[[ Data under study open ]]
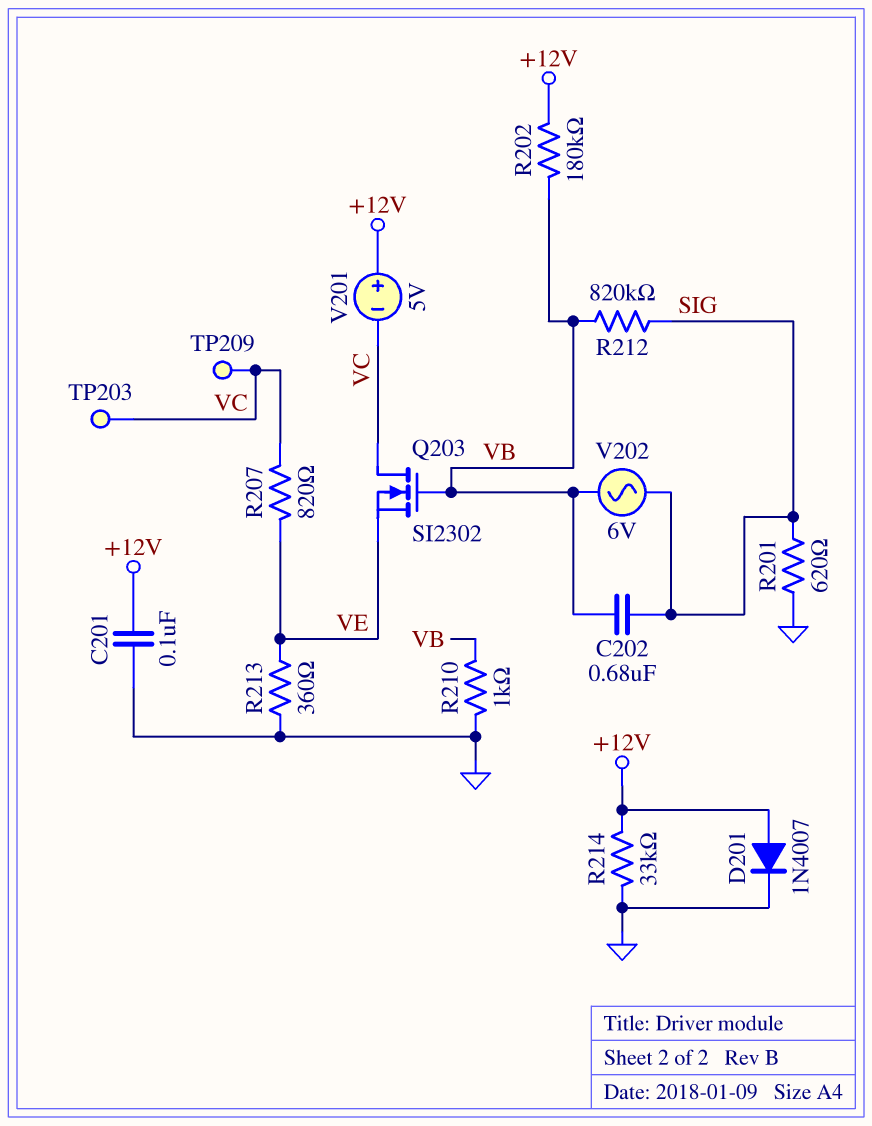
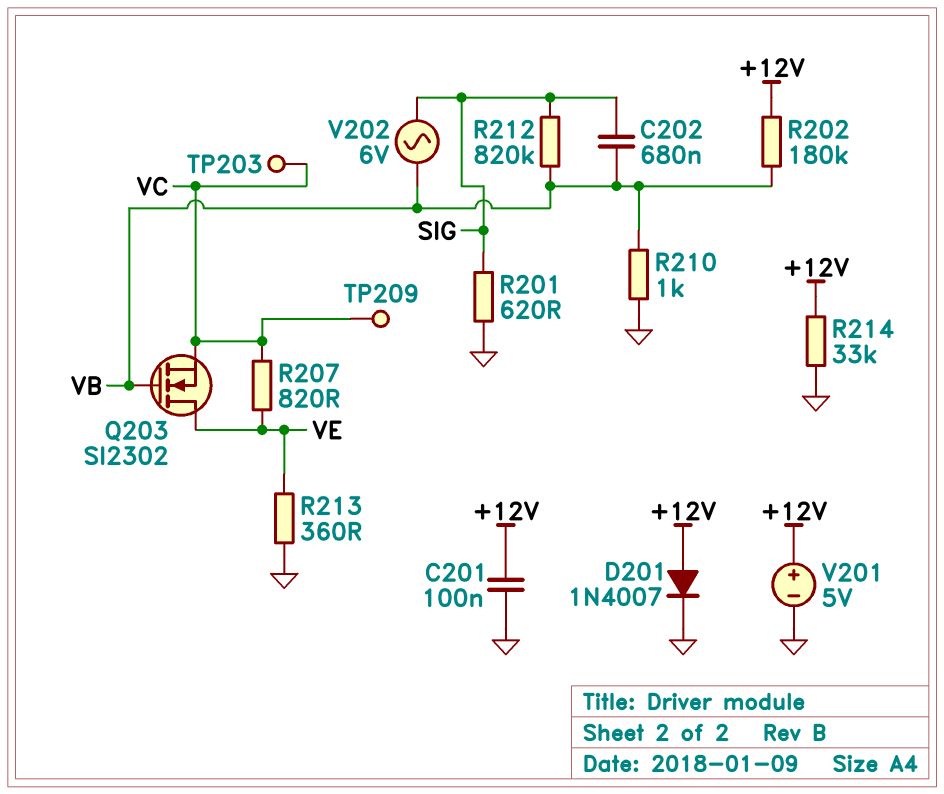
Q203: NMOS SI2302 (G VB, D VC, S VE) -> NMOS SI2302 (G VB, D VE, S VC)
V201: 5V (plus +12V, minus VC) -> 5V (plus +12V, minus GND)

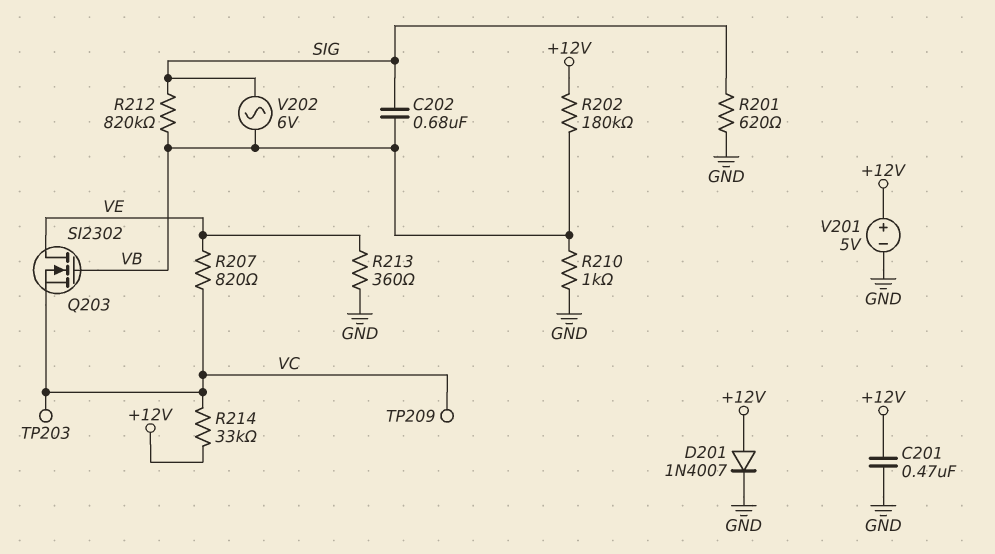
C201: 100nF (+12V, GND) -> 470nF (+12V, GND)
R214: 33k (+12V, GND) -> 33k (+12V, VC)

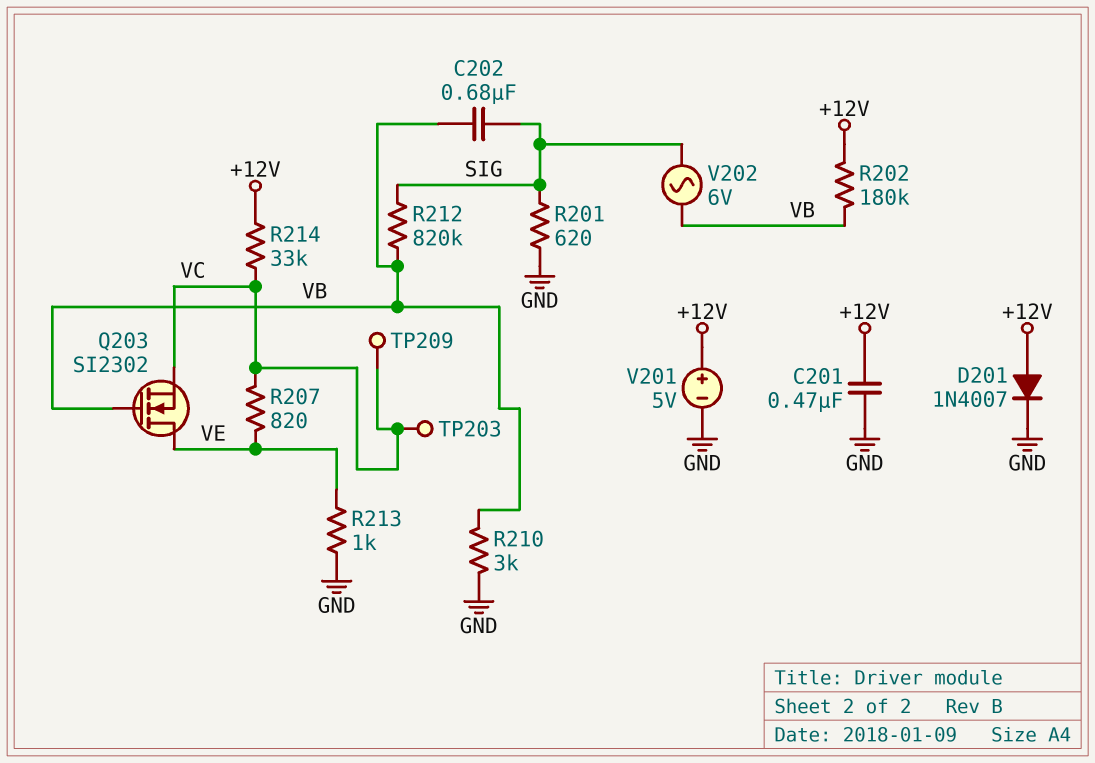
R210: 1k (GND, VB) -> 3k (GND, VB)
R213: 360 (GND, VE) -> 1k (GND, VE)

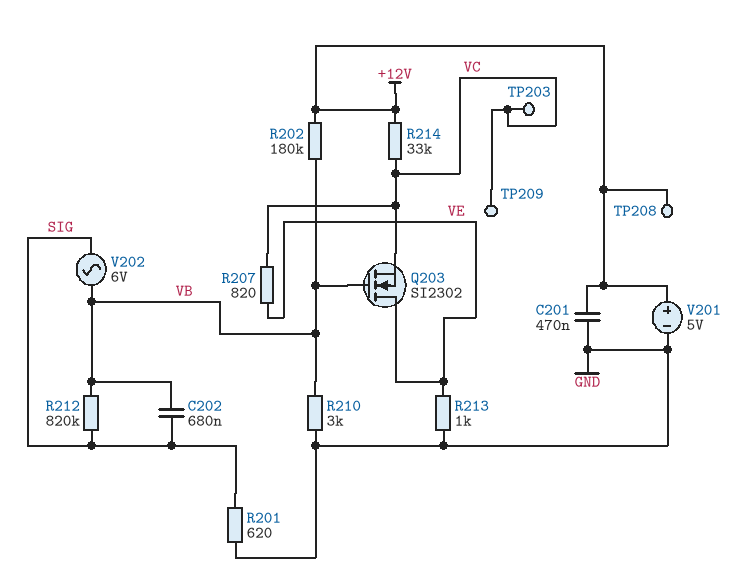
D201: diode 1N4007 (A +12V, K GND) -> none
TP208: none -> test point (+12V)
[[ Data under study closed ]]
[[ Data under study open ]]
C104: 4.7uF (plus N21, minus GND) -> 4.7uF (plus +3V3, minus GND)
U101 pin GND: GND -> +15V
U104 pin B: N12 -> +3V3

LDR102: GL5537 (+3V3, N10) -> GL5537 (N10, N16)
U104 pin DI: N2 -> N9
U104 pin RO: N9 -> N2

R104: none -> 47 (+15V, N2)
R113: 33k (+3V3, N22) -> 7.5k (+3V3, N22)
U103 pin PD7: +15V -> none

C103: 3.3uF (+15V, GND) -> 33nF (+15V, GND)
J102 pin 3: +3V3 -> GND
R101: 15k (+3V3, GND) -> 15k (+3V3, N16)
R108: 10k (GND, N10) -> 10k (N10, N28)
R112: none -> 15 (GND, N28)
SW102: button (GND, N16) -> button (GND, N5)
[[ Data under study closed ]]
> What needs to be done
Once the line with "LDR102: GL5537 (+3V3, N10)" is found in the records above, print exactly that line and every line after it through the line with "SW102: button (GND, N16) -> button (GND, N5)".

> Written response
LDR102: GL5537 (+3V3, N10) -> GL5537 (N10, N16)
U104 pin DI: N2 -> N9
U104 pin RO: N9 -> N2

R104: none -> 47 (+15V, N2)
R113: 33k (+3V3, N22) -> 7.5k (+3V3, N22)
U103 pin PD7: +15V -> none

C103: 3.3uF (+15V, GND) -> 33nF (+15V, GND)
J102 pin 3: +3V3 -> GND
R101: 15k (+3V3, GND) -> 15k (+3V3, N16)
R108: 10k (GND, N10) -> 10k (N10, N28)
R112: none -> 15 (GND, N28)
SW102: button (GND, N16) -> button (GND, N5)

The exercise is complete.